SOURCE DATA ::
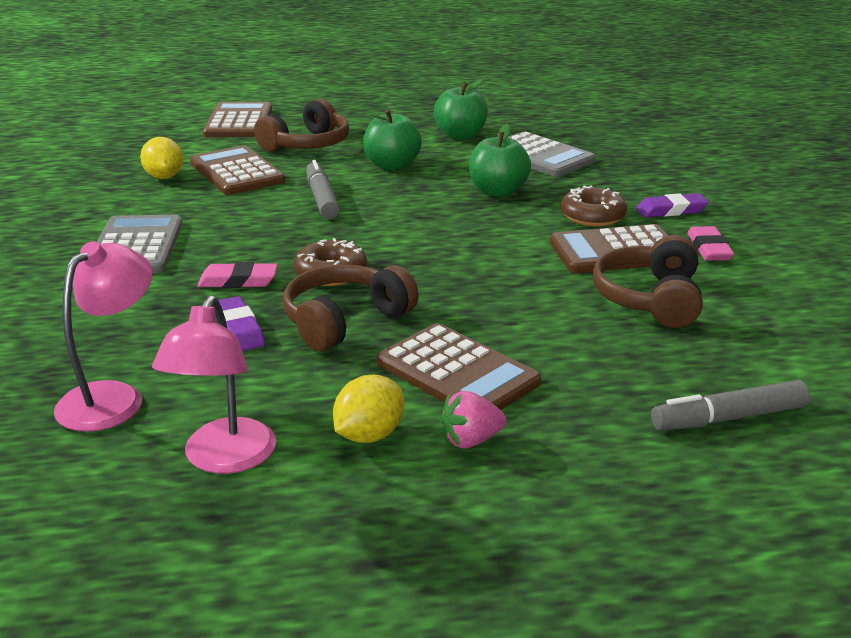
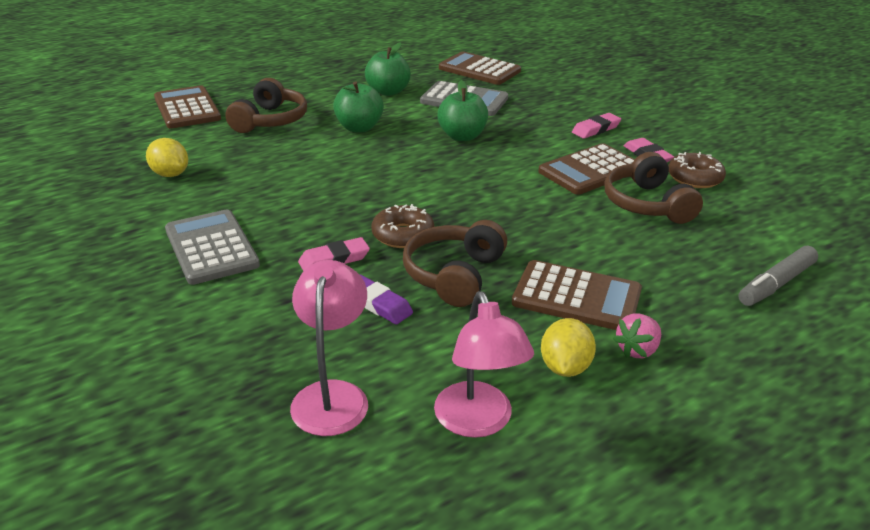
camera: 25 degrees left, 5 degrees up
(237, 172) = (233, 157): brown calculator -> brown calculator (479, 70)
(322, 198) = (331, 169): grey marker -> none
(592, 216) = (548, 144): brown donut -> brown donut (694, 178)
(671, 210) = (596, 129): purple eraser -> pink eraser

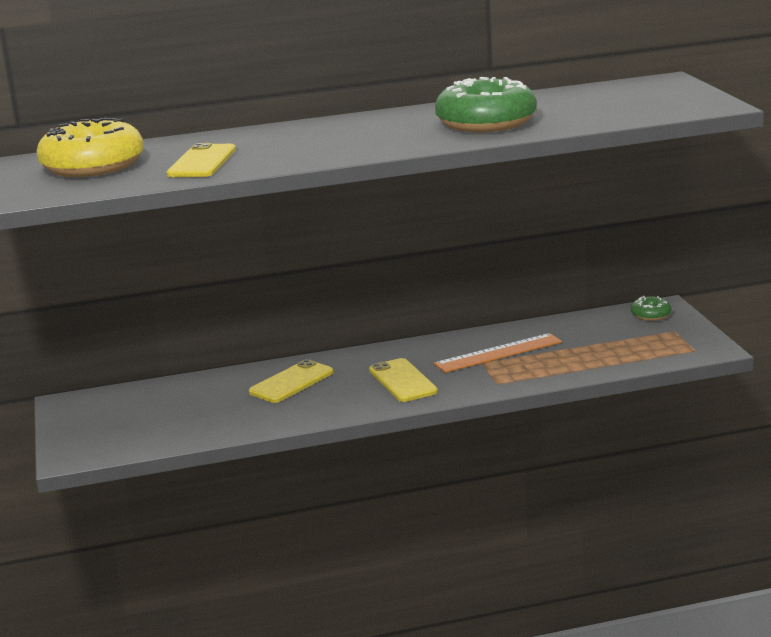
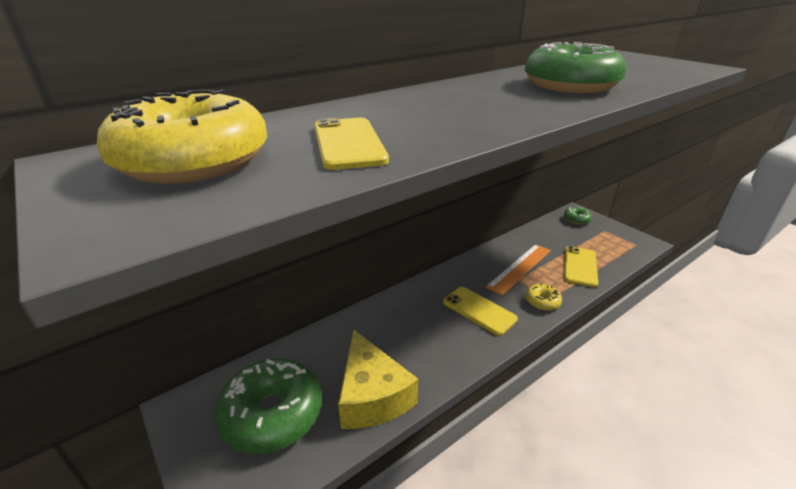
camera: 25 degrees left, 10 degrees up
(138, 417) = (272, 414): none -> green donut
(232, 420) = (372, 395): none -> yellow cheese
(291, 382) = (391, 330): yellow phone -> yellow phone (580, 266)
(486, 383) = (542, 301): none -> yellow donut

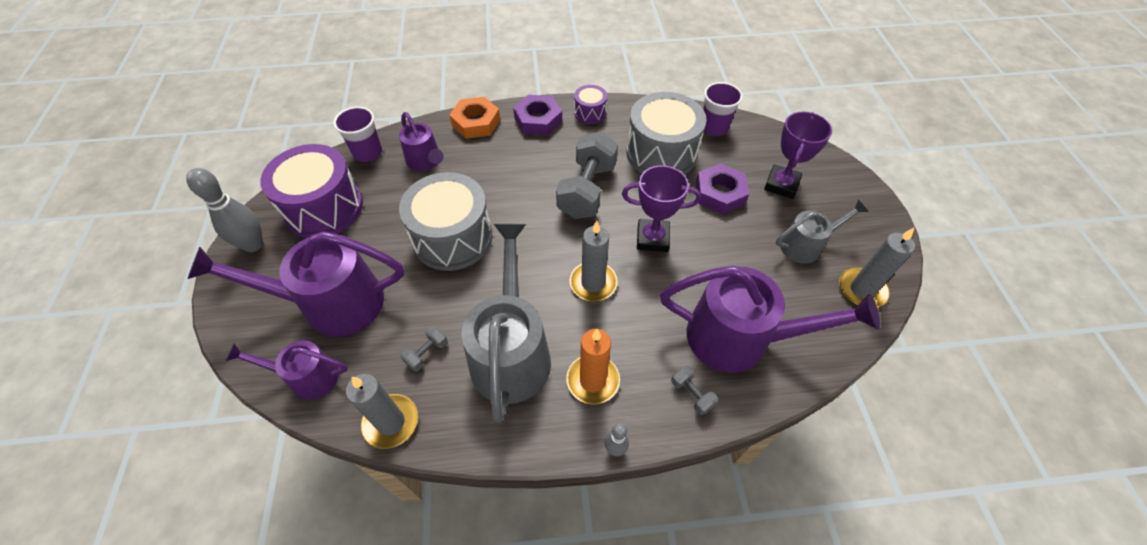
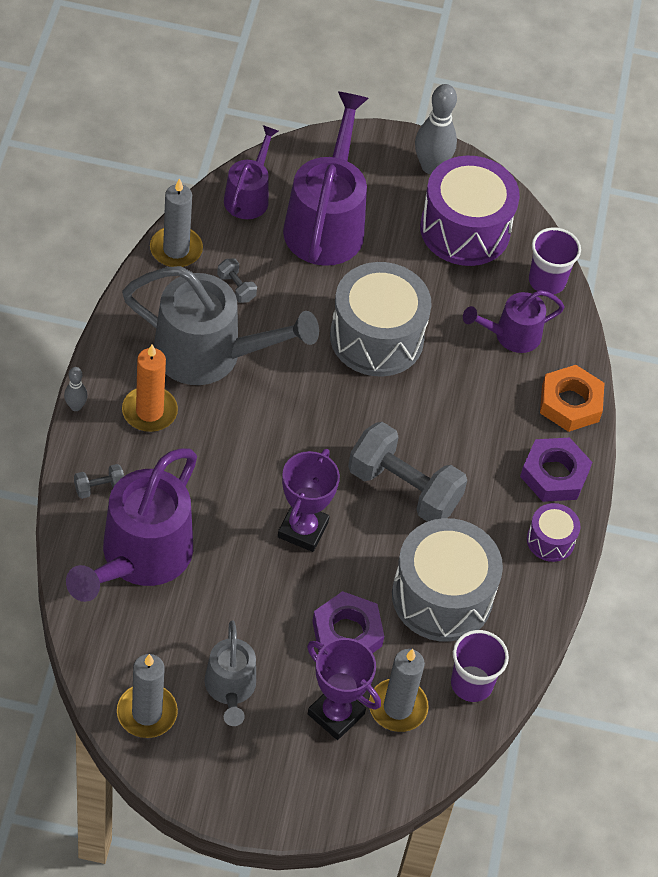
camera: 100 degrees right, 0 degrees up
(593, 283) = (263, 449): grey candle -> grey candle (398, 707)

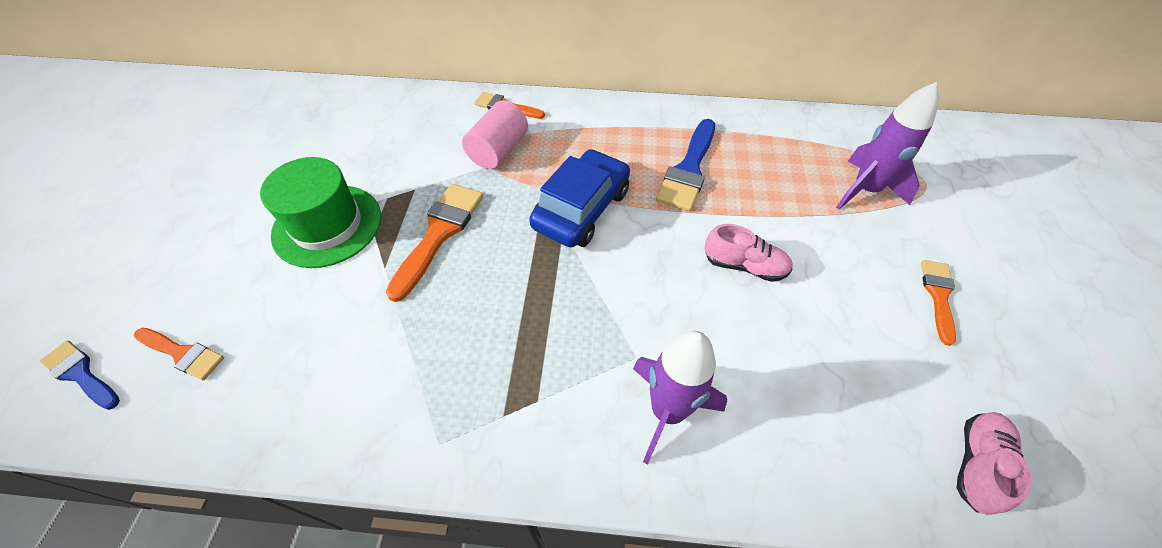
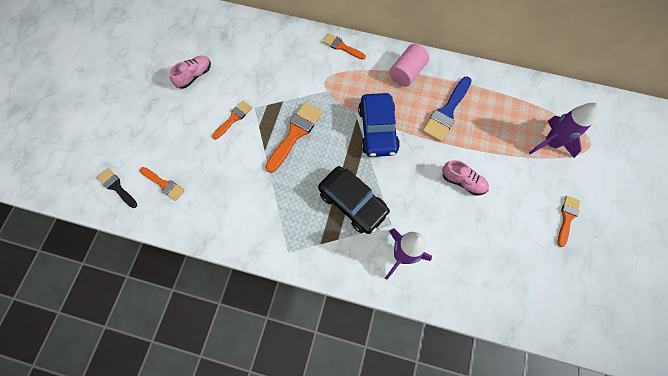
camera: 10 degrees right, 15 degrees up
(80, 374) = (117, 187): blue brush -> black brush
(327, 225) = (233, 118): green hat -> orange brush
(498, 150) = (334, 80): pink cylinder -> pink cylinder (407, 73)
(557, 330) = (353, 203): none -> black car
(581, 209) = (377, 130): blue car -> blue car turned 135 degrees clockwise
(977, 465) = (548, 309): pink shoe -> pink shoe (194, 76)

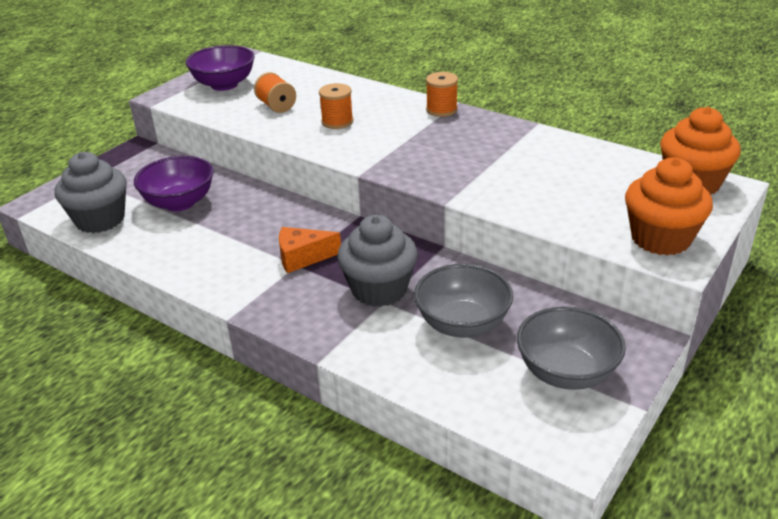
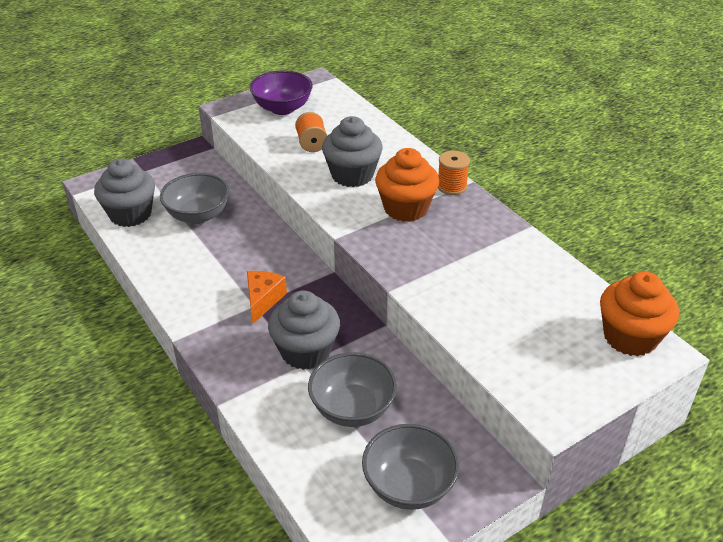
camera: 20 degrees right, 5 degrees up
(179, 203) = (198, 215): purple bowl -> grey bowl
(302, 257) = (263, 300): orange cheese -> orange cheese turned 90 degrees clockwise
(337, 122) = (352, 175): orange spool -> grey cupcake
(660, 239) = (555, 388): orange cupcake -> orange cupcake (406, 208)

ASSIGNMENT :: Starting at the first line of the material above and ending with the line that contains "(593, 283) = (263, 449): grey", reproduce every line exactly, and leave out the pictures.

SOLUTION ::
camera: 25 degrees left, 5 degrees up
(237, 172) = (233, 157): brown calculator -> brown calculator (479, 70)
(322, 198) = (331, 169): grey marker -> none
(592, 216) = (548, 144): brown donut -> brown donut (694, 178)
(671, 210) = (596, 129): purple eraser -> pink eraser

camera: 25 degrees left, 10 degrees up
(138, 417) = (272, 414): none -> green donut
(232, 420) = (372, 395): none -> yellow cheese
(291, 382) = (391, 330): yellow phone -> yellow phone (580, 266)
(486, 383) = (542, 301): none -> yellow donut

camera: 100 degrees right, 0 degrees up
(593, 283) = (263, 449): grey candle -> grey candle (398, 707)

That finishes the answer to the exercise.